### Task goal:
When you repeat the entries below, keep each word exactly as it is and drop the pictures.

******

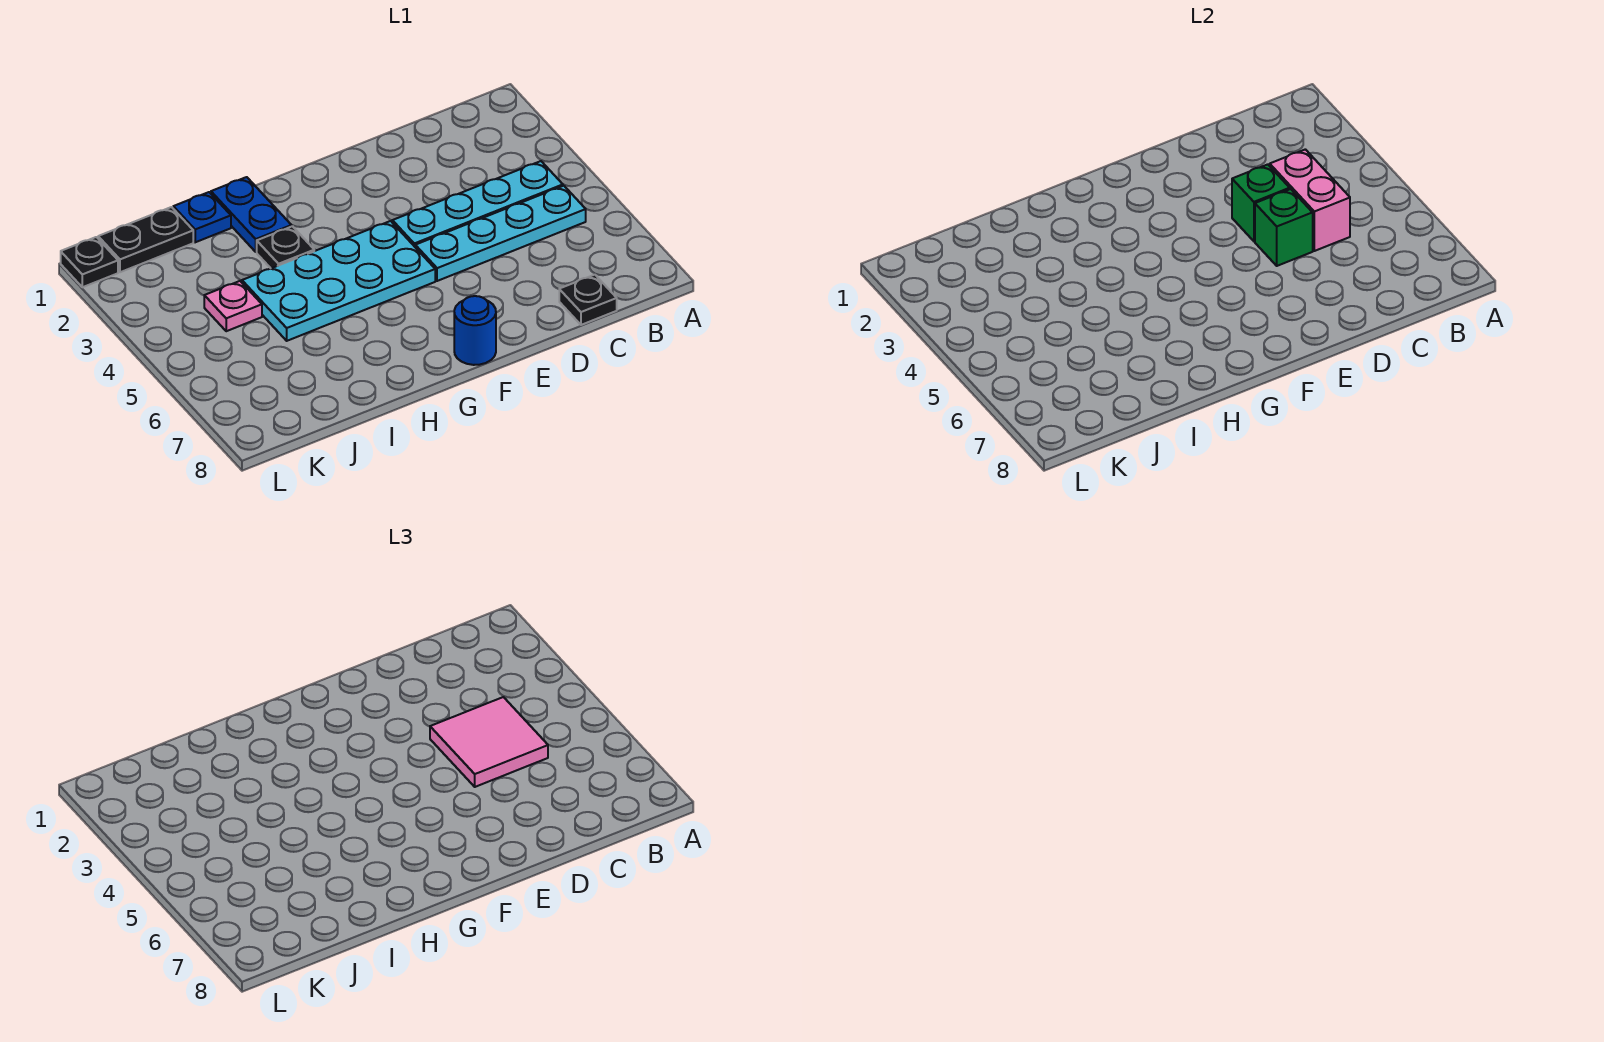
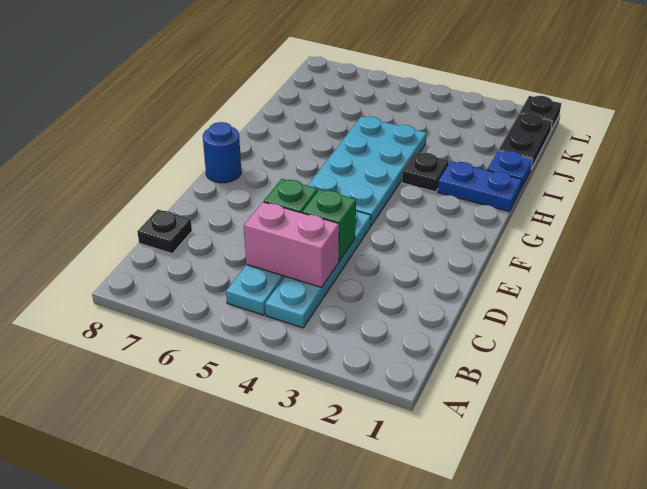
pink 2x2 tile [430,697,548,787] -> none
pink 1x1 plate [204,281,262,331] -> none

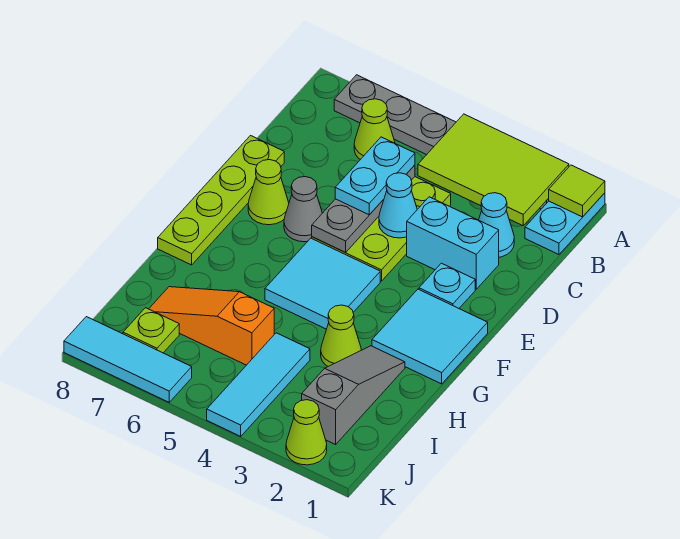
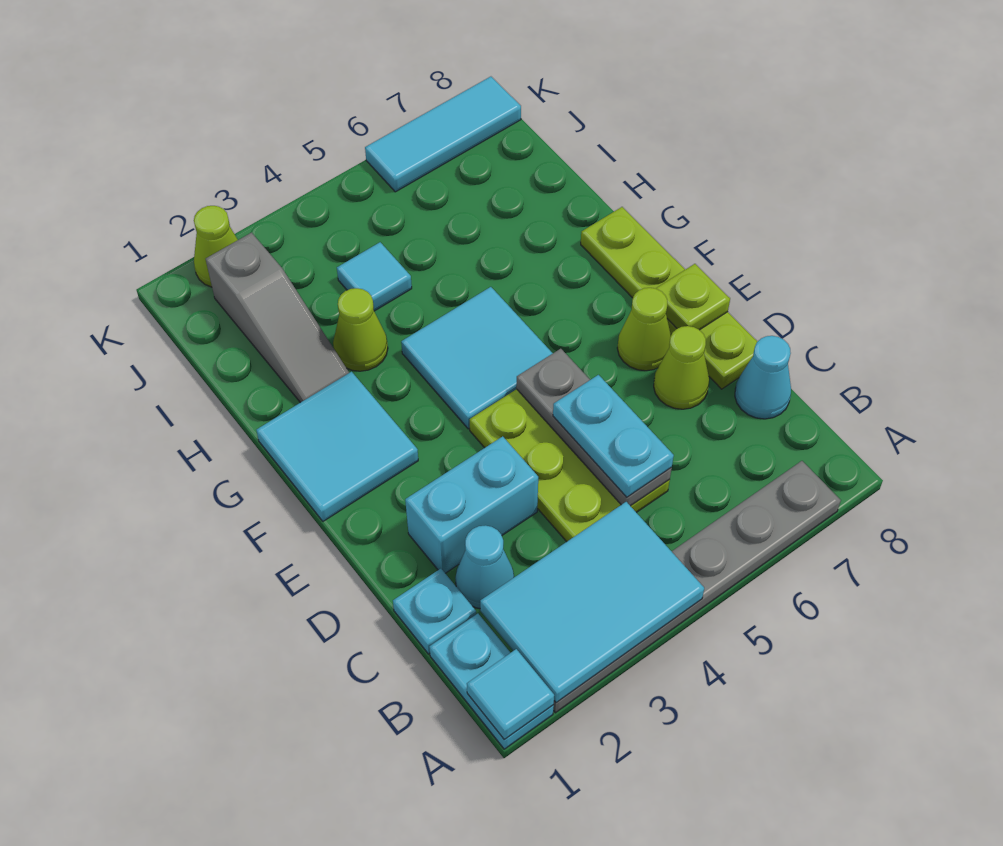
lime 1x1 tile [548,165,605,217] -> cyan 1x1 tile [467,649,554,740]
lime 2x3 tile [418,114,569,226] -> cyan 2x3 tile [480,502,704,703]
lime 1x1 cone [354,99,395,160] -> lime 1x1 cone moved to [654,326,709,409]
cyan 1x1 cone [379,173,417,238] -> cyan 1x1 cone moved to [735,336,791,419]
cyan 1x1 plate [419,263,475,308] -> cyan 1x1 plate moved to [393,569,476,654]
grey 1x1 cone [284,177,322,242] -> none
cyan 1x3 tile [207,333,310,436] -> cyan 1x1 tile [337,242,412,311]
orange 1x3 slope [149,287,274,365] -> none
lime 1x1 plate [123,308,179,353] -> lime 1x1 plate moved to [656,264,730,330]

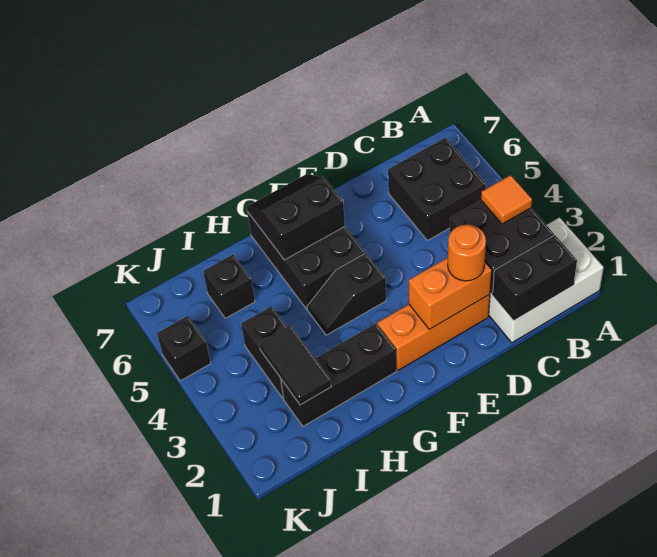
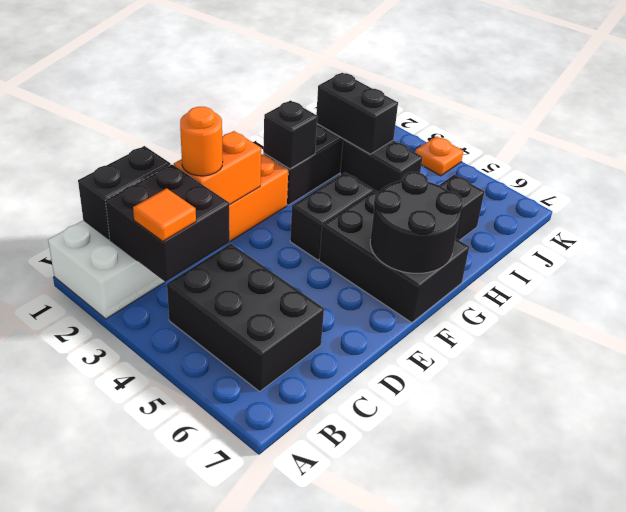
black 2x2 brick [388,138,486,241] -> black 2x3 brick [167,244,324,391]
black 1x2 slope [307,253,386,335] -> black 1x2 brick [290,172,373,260]
black 2x2 slope [247,174,345,260] -> black 2x2 round brick [370,172,463,273]
black 1x2 tile [260,325,331,405] -> black 1x2 brick [316,73,398,154]
none -> orange 1x1 plate [415,136,463,176]
black 1x1 brick [157,316,211,381] -> black 1x1 brick moved to [263,101,318,169]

******

### Solution to this exercise:
pink 2x2 tile [430,697,548,787] -> none
pink 1x1 plate [204,281,262,331] -> none

lime 1x1 tile [548,165,605,217] -> cyan 1x1 tile [467,649,554,740]
lime 2x3 tile [418,114,569,226] -> cyan 2x3 tile [480,502,704,703]
lime 1x1 cone [354,99,395,160] -> lime 1x1 cone moved to [654,326,709,409]
cyan 1x1 cone [379,173,417,238] -> cyan 1x1 cone moved to [735,336,791,419]
cyan 1x1 plate [419,263,475,308] -> cyan 1x1 plate moved to [393,569,476,654]
grey 1x1 cone [284,177,322,242] -> none
cyan 1x3 tile [207,333,310,436] -> cyan 1x1 tile [337,242,412,311]
orange 1x3 slope [149,287,274,365] -> none
lime 1x1 plate [123,308,179,353] -> lime 1x1 plate moved to [656,264,730,330]

black 2x2 brick [388,138,486,241] -> black 2x3 brick [167,244,324,391]
black 1x2 slope [307,253,386,335] -> black 1x2 brick [290,172,373,260]
black 2x2 slope [247,174,345,260] -> black 2x2 round brick [370,172,463,273]
black 1x2 tile [260,325,331,405] -> black 1x2 brick [316,73,398,154]
none -> orange 1x1 plate [415,136,463,176]
black 1x1 brick [157,316,211,381] -> black 1x1 brick moved to [263,101,318,169]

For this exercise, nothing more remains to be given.